*WHAT NEEDS TO BE DONE*: Begin at the first line of the records below and, please, give each line again exactly until the line with "camera: 20 degrees right, 15 degrees down" is included.

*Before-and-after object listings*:

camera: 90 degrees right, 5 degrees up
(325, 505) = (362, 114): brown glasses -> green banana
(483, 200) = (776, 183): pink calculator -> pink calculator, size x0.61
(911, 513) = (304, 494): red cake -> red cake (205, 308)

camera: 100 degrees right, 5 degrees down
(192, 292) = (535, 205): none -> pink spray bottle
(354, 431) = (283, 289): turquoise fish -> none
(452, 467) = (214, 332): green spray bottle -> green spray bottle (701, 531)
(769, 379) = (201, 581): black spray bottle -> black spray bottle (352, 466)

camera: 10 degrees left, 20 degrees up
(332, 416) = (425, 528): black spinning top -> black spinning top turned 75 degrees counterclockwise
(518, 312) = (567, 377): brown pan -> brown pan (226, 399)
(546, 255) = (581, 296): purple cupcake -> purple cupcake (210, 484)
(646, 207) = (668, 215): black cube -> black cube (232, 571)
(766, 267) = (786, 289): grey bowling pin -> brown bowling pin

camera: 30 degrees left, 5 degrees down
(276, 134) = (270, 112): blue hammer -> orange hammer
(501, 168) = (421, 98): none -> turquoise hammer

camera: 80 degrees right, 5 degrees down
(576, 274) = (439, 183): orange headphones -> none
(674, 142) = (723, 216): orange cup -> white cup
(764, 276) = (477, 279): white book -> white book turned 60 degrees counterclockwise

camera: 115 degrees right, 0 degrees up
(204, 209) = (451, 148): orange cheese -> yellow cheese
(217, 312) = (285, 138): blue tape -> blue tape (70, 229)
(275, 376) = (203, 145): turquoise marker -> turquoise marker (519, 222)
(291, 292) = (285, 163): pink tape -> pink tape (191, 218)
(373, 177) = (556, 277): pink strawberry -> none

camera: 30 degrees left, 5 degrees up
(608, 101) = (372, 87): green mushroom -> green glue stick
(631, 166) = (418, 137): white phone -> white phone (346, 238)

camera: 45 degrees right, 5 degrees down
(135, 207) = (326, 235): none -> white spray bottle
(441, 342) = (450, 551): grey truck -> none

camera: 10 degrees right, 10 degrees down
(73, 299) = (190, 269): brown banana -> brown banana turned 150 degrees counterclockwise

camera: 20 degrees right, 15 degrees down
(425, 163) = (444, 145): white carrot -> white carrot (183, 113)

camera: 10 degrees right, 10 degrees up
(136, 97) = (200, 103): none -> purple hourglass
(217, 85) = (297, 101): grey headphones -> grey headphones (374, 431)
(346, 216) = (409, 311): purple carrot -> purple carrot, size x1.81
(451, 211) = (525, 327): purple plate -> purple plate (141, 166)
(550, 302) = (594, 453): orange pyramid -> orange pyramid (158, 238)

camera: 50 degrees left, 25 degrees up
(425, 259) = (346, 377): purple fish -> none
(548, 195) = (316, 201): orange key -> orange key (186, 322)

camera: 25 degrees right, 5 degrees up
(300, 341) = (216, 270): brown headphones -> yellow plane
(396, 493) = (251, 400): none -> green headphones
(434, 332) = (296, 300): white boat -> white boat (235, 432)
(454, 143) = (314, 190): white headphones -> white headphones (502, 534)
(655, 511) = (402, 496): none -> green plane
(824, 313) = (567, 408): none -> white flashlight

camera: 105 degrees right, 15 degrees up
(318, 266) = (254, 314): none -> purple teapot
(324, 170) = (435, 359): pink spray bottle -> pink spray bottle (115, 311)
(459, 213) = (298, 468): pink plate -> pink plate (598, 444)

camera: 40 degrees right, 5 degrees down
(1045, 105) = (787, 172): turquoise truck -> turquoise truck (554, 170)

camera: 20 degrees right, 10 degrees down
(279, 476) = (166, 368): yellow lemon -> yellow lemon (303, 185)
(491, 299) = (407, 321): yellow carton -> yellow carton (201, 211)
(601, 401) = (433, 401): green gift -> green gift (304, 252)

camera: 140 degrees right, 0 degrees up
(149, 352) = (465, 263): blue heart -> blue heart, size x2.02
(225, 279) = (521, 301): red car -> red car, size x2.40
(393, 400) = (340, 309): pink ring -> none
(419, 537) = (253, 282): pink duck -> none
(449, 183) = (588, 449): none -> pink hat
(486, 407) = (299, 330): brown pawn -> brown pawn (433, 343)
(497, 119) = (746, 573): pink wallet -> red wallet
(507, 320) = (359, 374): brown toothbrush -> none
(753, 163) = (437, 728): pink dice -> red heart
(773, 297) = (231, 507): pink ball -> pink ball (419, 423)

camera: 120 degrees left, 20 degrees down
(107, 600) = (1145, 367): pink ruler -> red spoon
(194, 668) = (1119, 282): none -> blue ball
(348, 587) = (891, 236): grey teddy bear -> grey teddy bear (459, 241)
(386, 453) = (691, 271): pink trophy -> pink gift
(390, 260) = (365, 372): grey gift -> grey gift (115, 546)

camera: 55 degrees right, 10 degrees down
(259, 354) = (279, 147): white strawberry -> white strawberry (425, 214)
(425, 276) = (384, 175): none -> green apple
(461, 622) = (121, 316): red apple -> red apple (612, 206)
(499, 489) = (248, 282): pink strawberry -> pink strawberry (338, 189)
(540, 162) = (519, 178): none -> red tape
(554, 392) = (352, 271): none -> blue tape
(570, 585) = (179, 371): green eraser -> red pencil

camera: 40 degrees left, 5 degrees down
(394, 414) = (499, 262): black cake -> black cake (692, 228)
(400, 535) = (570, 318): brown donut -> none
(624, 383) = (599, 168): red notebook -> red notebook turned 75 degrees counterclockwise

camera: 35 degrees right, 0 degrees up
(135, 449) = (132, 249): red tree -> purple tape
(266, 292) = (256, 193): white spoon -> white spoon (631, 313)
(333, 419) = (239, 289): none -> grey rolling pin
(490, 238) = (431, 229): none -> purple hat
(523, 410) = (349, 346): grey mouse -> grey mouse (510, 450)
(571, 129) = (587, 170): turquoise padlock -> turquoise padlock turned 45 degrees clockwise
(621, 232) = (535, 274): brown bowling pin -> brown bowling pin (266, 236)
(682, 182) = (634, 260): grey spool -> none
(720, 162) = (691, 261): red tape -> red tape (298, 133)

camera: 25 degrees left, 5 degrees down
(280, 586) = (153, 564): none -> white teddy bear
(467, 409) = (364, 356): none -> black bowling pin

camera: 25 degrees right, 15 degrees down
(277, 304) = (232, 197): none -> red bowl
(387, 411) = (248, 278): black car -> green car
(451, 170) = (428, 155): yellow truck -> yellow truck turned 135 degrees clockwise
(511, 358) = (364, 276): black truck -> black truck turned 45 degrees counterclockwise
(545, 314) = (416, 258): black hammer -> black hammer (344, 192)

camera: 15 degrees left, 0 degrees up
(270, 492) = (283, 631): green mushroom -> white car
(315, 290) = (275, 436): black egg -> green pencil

*RESULT FOR THIS TASK*:
camera: 90 degrees right, 5 degrees up
(325, 505) = (362, 114): brown glasses -> green banana
(483, 200) = (776, 183): pink calculator -> pink calculator, size x0.61
(911, 513) = (304, 494): red cake -> red cake (205, 308)

camera: 100 degrees right, 5 degrees down
(192, 292) = (535, 205): none -> pink spray bottle
(354, 431) = (283, 289): turquoise fish -> none
(452, 467) = (214, 332): green spray bottle -> green spray bottle (701, 531)
(769, 379) = (201, 581): black spray bottle -> black spray bottle (352, 466)

camera: 10 degrees left, 20 degrees up
(332, 416) = (425, 528): black spinning top -> black spinning top turned 75 degrees counterclockwise
(518, 312) = (567, 377): brown pan -> brown pan (226, 399)
(546, 255) = (581, 296): purple cupcake -> purple cupcake (210, 484)
(646, 207) = (668, 215): black cube -> black cube (232, 571)
(766, 267) = (786, 289): grey bowling pin -> brown bowling pin

camera: 30 degrees left, 5 degrees down
(276, 134) = (270, 112): blue hammer -> orange hammer
(501, 168) = (421, 98): none -> turquoise hammer

camera: 80 degrees right, 5 degrees down
(576, 274) = (439, 183): orange headphones -> none
(674, 142) = (723, 216): orange cup -> white cup
(764, 276) = (477, 279): white book -> white book turned 60 degrees counterclockwise

camera: 115 degrees right, 0 degrees up
(204, 209) = (451, 148): orange cheese -> yellow cheese
(217, 312) = (285, 138): blue tape -> blue tape (70, 229)
(275, 376) = (203, 145): turquoise marker -> turquoise marker (519, 222)
(291, 292) = (285, 163): pink tape -> pink tape (191, 218)
(373, 177) = (556, 277): pink strawberry -> none

camera: 30 degrees left, 5 degrees up
(608, 101) = (372, 87): green mushroom -> green glue stick
(631, 166) = (418, 137): white phone -> white phone (346, 238)

camera: 45 degrees right, 5 degrees down
(135, 207) = (326, 235): none -> white spray bottle
(441, 342) = (450, 551): grey truck -> none

camera: 10 degrees right, 10 degrees down
(73, 299) = (190, 269): brown banana -> brown banana turned 150 degrees counterclockwise

camera: 20 degrees right, 15 degrees down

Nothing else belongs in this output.